• [ABOUT THIS EXERCISE]: Return the data below exactly, but only from the line containing "camera: 30 degrees right, 10 degrees up" through the line containing "yellow duck [552,133,659,210]", with both of those lines included.

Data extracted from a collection
※ ※ ※

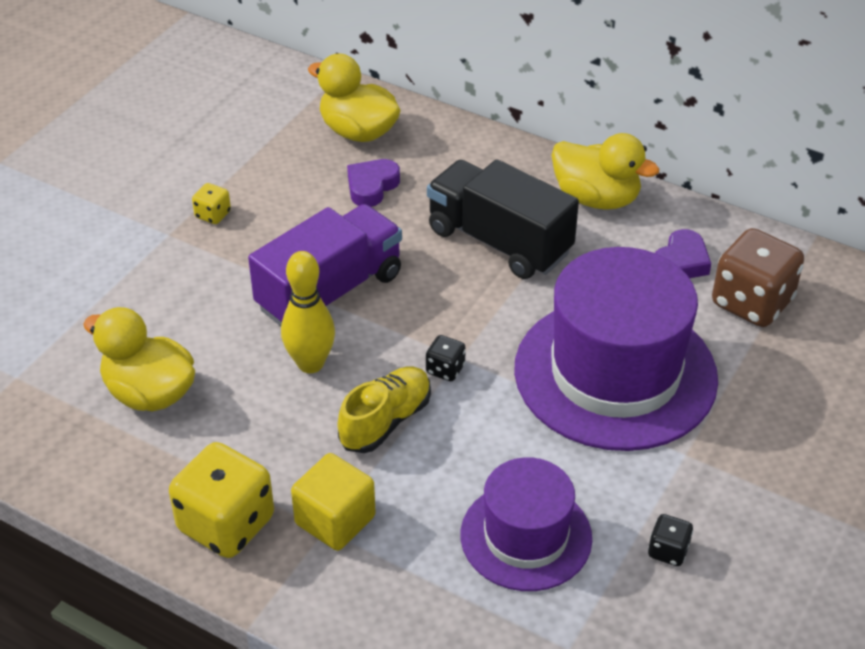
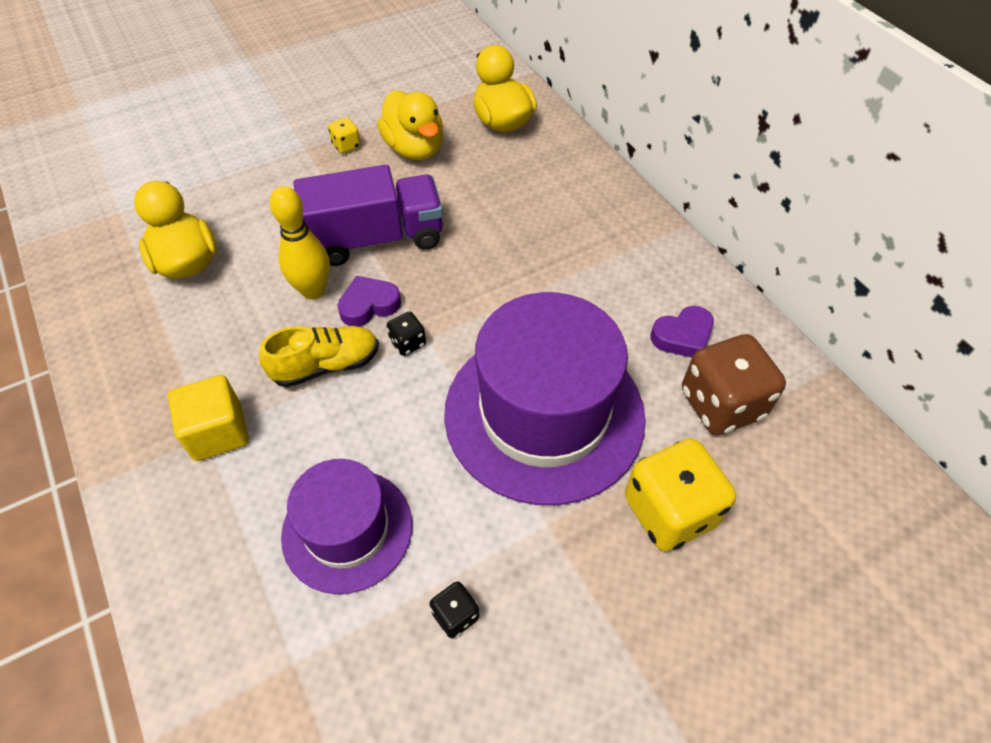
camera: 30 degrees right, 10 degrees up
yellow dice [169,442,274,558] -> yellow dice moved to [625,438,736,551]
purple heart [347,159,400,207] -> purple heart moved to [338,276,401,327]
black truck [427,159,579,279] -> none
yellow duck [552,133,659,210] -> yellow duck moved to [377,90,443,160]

※ ※ ※

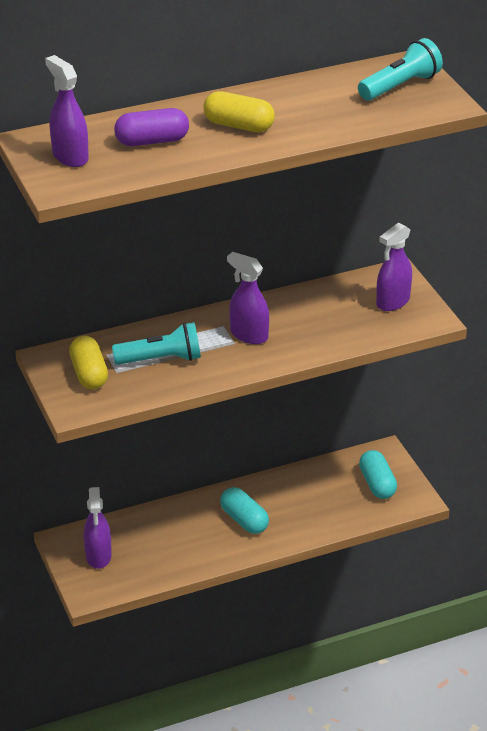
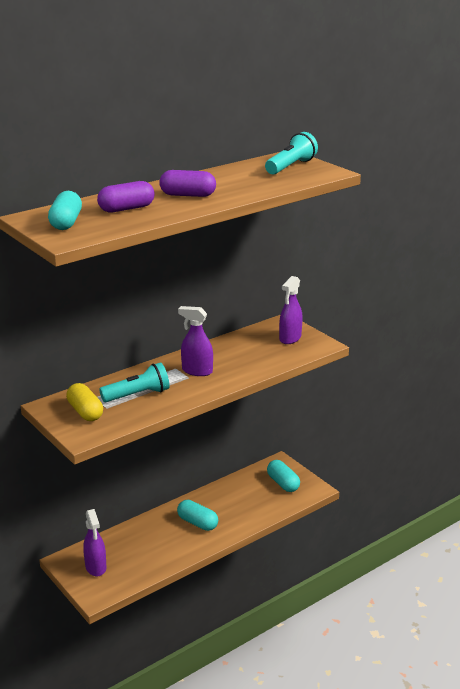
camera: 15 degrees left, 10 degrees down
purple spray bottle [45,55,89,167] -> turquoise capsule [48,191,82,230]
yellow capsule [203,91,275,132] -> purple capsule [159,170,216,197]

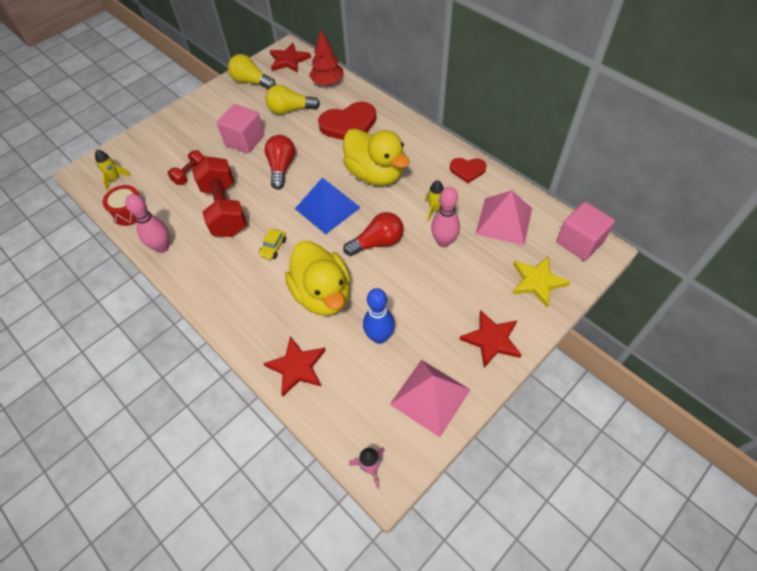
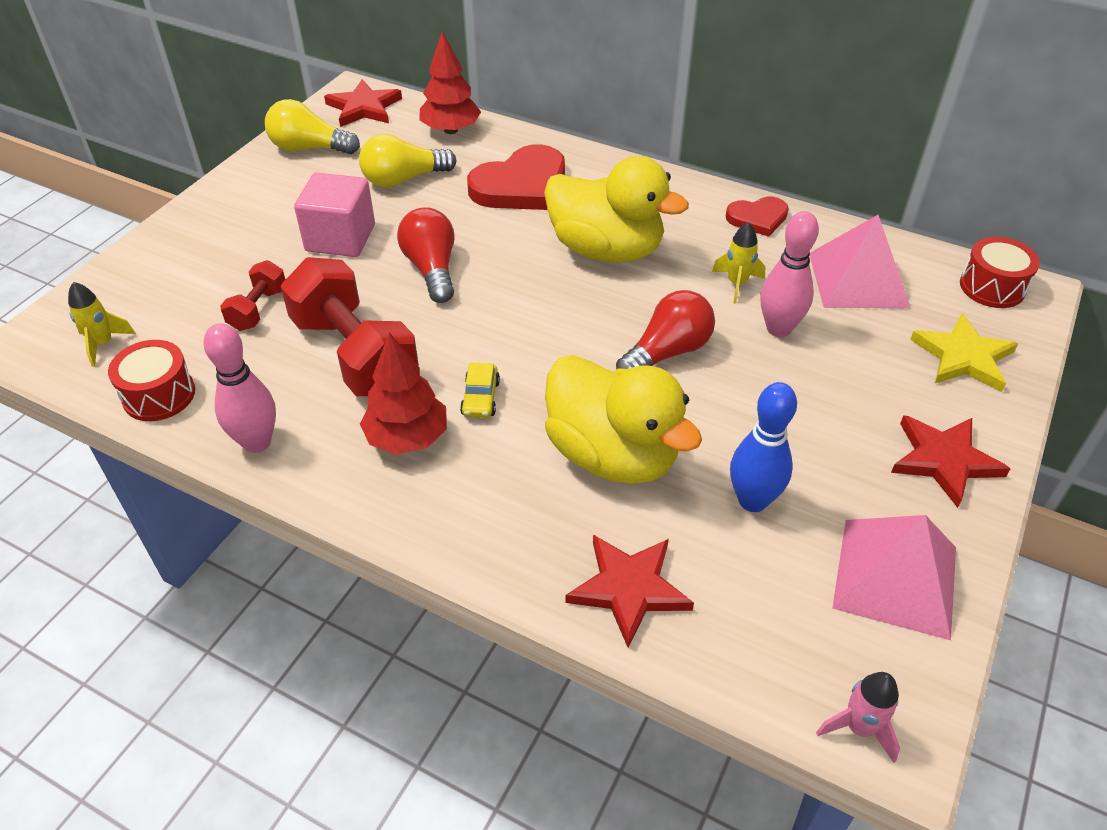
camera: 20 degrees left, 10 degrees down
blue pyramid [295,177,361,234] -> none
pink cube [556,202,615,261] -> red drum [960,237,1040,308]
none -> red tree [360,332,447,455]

※ ※ ※

• [RESULT]:
camera: 30 degrees right, 10 degrees up
yellow dice [169,442,274,558] -> yellow dice moved to [625,438,736,551]
purple heart [347,159,400,207] -> purple heart moved to [338,276,401,327]
black truck [427,159,579,279] -> none
yellow duck [552,133,659,210] -> yellow duck moved to [377,90,443,160]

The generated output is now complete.